Repeat only the lines below from the one containing "(275, 201) = (416, 219): purple cake -> none" through the one containing "(743, 241) = (717, 112): red", inclusive, exactly as written.

▶ _SUPPLIED DATA_:

↓

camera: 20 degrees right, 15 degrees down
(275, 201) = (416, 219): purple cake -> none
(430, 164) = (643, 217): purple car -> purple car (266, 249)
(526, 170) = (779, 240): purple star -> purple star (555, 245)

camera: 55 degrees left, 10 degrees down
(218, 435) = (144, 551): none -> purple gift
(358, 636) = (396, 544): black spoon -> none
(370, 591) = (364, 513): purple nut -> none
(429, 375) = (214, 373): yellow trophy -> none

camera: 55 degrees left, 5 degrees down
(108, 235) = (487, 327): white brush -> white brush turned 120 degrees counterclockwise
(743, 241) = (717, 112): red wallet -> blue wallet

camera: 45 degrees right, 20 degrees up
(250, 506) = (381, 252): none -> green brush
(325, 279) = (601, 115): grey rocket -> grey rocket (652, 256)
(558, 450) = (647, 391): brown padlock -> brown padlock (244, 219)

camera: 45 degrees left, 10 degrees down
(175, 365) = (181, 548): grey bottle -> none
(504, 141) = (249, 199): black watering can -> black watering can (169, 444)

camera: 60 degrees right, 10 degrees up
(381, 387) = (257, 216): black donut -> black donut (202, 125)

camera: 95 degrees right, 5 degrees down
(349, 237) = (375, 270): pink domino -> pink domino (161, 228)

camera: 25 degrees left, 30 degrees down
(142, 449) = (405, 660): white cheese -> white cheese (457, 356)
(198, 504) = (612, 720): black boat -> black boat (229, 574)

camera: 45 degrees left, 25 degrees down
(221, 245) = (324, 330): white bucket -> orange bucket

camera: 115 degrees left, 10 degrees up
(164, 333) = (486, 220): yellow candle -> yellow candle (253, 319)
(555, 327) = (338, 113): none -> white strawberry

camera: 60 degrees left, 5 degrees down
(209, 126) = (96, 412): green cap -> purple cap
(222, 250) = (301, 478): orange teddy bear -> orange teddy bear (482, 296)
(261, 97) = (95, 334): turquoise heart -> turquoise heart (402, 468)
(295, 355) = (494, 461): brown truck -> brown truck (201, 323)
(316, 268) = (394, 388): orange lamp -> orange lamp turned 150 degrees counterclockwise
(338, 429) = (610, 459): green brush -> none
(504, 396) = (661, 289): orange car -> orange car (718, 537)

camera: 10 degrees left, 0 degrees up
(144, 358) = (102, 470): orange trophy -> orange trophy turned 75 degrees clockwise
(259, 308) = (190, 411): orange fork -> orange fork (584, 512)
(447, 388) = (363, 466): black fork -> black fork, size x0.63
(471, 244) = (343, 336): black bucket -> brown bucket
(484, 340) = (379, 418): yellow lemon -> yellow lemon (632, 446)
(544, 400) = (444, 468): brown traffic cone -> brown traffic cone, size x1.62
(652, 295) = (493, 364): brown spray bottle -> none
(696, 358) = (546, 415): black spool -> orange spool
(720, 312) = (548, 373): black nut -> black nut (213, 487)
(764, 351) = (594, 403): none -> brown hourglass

↑

▶ _TASK SOLUTION_:
(275, 201) = (416, 219): purple cake -> none
(430, 164) = (643, 217): purple car -> purple car (266, 249)
(526, 170) = (779, 240): purple star -> purple star (555, 245)

camera: 55 degrees left, 10 degrees down
(218, 435) = (144, 551): none -> purple gift
(358, 636) = (396, 544): black spoon -> none
(370, 591) = (364, 513): purple nut -> none
(429, 375) = (214, 373): yellow trophy -> none

camera: 55 degrees left, 5 degrees down
(108, 235) = (487, 327): white brush -> white brush turned 120 degrees counterclockwise
(743, 241) = (717, 112): red wallet -> blue wallet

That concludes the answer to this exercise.